PROBLEM REQUIREMENTS » Going down the data below, set down exactly the line with "was: pastry roller/dark brown" and each line after it through the line with "now: pastry roller/aqua"; no other lines.

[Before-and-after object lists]
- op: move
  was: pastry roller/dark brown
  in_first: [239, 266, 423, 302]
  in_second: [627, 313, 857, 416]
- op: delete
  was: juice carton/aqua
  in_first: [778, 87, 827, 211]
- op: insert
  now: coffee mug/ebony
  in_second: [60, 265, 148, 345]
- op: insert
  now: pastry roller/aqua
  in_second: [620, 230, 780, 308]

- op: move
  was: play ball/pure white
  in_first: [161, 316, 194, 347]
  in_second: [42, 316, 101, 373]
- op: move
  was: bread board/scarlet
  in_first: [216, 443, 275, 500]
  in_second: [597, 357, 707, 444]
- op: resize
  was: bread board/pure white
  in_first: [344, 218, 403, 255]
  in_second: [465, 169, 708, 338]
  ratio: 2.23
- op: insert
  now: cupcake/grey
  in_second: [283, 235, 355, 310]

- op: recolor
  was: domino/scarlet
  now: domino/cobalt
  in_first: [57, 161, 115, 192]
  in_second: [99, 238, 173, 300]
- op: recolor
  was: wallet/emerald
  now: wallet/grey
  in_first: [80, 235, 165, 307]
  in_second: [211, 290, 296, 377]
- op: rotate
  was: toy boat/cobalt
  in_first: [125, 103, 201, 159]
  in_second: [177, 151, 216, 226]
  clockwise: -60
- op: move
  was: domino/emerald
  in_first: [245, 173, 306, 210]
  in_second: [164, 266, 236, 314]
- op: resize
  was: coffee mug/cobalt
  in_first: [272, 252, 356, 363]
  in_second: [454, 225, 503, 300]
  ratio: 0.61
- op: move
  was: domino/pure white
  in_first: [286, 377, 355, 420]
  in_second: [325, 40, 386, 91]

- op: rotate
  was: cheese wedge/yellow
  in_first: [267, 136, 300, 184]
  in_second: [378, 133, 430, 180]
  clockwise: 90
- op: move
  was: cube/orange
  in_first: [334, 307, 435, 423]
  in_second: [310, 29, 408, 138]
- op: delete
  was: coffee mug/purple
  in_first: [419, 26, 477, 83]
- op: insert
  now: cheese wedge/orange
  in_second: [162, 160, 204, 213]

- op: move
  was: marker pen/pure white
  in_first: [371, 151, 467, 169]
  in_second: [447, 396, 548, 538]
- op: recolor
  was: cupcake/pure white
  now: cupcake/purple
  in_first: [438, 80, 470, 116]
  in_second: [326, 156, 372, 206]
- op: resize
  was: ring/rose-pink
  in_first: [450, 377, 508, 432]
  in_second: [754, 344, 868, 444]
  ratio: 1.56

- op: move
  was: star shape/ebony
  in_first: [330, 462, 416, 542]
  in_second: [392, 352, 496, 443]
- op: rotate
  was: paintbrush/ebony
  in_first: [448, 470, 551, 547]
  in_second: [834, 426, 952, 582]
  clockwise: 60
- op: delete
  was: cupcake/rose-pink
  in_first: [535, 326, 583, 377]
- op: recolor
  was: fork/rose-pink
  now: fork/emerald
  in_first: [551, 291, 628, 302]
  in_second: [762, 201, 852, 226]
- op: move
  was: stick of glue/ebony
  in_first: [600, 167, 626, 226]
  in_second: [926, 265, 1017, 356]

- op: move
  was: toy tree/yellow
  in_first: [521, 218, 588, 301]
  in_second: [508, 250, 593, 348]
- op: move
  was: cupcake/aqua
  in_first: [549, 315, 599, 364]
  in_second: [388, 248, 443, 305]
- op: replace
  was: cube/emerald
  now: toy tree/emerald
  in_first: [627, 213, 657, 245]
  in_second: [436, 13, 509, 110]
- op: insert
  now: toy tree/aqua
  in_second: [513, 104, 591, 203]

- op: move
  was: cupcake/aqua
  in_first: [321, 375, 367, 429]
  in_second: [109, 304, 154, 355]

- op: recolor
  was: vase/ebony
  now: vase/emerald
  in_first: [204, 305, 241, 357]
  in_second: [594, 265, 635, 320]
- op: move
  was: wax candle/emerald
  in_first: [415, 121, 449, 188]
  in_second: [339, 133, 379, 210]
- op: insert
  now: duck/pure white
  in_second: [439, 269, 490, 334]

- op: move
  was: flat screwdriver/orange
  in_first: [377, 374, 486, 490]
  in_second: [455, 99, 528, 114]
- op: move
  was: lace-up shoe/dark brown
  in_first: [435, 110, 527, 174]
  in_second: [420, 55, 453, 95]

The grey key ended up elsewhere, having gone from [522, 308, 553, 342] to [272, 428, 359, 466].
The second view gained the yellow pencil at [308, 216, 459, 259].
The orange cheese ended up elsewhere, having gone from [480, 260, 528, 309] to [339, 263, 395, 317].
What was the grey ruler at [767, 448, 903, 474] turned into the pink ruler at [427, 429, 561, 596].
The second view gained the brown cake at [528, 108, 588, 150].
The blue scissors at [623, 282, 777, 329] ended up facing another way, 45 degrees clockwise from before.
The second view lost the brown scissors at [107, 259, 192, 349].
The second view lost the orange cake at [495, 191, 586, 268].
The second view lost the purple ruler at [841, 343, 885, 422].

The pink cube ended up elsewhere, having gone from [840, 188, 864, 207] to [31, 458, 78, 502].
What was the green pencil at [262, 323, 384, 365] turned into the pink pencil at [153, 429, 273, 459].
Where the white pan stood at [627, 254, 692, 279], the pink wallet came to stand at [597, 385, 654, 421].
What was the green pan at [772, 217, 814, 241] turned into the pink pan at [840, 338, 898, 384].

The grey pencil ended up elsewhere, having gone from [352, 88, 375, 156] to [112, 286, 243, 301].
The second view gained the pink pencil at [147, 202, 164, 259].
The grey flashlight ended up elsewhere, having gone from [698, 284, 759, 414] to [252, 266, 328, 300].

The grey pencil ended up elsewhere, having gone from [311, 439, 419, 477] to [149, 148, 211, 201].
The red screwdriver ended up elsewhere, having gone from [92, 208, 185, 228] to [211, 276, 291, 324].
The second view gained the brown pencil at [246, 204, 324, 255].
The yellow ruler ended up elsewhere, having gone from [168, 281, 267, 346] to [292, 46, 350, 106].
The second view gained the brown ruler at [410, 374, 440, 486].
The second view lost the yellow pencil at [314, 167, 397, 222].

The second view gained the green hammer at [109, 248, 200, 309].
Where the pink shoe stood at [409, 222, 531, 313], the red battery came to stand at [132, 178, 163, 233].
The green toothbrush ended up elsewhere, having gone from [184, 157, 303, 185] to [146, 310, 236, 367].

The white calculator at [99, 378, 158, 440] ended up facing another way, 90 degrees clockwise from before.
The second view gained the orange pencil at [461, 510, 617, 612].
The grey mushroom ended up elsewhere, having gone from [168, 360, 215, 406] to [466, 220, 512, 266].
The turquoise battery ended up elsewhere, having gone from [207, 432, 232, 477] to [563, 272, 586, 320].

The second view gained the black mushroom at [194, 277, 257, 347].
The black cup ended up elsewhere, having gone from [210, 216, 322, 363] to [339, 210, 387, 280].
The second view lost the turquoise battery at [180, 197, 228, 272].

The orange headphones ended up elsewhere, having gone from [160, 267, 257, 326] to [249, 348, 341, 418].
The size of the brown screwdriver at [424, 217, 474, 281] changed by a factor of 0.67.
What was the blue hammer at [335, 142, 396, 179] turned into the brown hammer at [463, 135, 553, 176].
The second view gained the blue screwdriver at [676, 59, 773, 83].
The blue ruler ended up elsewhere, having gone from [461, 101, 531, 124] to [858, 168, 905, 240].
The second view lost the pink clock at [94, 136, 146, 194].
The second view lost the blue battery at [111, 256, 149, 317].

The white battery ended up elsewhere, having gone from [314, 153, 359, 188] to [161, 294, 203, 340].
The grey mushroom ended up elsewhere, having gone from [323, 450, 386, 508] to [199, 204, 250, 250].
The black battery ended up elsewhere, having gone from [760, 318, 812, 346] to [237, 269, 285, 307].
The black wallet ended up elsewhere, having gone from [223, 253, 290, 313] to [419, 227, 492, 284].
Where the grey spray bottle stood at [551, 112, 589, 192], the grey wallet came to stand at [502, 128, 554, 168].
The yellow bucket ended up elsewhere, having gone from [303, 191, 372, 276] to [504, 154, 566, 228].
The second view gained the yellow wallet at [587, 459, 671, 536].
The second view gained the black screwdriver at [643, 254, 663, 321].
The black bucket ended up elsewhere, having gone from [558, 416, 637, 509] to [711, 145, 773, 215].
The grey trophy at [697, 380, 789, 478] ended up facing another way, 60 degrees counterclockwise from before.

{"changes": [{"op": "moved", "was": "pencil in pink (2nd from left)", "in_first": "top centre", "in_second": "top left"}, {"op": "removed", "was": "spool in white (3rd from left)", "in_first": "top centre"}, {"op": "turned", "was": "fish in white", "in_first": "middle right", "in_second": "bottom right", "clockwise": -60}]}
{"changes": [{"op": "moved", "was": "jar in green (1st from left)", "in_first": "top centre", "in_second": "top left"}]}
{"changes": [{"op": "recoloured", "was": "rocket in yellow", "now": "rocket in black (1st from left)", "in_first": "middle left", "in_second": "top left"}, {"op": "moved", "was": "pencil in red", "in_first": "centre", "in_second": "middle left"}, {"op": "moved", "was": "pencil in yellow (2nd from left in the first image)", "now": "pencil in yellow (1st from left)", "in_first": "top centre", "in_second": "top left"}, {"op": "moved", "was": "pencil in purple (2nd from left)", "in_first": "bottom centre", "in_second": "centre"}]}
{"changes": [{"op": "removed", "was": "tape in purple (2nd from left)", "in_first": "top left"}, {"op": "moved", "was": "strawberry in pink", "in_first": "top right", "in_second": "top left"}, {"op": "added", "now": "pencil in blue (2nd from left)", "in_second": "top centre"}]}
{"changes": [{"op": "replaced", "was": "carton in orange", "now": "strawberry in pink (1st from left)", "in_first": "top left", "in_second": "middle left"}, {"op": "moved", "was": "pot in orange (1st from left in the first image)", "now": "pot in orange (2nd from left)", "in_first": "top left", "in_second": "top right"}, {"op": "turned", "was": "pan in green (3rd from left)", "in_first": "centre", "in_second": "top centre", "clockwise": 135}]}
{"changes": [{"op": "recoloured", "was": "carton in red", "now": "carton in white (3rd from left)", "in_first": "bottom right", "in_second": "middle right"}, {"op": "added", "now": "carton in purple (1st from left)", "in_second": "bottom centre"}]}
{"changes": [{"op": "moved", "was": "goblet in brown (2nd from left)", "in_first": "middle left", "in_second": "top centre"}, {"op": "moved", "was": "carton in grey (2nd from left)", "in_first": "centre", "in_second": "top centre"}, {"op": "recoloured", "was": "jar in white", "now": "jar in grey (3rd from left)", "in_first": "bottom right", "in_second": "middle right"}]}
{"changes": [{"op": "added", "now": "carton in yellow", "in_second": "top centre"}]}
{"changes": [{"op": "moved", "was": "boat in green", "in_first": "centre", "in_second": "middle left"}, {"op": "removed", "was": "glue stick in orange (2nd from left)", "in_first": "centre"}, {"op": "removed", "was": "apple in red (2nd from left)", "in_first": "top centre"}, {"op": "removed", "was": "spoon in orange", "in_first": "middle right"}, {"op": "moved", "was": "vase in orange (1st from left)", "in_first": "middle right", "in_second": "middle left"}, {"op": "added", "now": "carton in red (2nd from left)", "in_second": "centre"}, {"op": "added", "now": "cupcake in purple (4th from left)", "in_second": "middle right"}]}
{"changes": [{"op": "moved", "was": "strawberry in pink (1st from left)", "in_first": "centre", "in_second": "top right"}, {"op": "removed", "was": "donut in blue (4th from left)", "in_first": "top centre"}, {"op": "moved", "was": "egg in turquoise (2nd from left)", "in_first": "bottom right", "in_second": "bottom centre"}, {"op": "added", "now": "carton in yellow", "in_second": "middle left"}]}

YOUR RESPONSE »
  was: pastry roller/dark brown
  in_first: [239, 266, 423, 302]
  in_second: [627, 313, 857, 416]
- op: delete
  was: juice carton/aqua
  in_first: [778, 87, 827, 211]
- op: insert
  now: coffee mug/ebony
  in_second: [60, 265, 148, 345]
- op: insert
  now: pastry roller/aqua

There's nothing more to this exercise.